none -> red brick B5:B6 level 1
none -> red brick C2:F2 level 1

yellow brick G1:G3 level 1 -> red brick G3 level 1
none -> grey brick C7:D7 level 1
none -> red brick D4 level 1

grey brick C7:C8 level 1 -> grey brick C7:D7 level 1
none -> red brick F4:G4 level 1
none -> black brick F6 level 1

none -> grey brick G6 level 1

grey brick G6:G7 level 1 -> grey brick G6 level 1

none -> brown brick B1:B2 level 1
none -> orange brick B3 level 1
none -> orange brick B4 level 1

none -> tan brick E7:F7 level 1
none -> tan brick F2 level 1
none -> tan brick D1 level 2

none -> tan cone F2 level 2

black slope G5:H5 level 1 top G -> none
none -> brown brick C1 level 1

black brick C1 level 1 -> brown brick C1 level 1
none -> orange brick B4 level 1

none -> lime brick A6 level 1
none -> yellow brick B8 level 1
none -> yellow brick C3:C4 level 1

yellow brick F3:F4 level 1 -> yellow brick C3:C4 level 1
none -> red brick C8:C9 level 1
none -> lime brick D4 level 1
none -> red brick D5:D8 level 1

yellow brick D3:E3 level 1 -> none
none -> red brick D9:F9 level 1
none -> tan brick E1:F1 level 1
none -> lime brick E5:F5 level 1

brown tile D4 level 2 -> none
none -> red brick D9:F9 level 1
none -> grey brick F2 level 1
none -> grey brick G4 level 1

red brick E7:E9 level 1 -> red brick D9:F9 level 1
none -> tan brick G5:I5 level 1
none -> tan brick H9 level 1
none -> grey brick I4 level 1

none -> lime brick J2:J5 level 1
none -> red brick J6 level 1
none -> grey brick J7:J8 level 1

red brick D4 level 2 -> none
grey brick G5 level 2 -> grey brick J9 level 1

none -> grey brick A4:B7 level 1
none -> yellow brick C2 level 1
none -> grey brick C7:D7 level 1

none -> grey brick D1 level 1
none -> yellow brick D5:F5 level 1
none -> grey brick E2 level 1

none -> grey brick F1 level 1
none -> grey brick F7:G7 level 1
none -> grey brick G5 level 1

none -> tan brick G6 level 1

TASK STATEMENT:
Lines containing the word "lime": say how many there are in the material, with no other text.

TASK SOLUTION:
4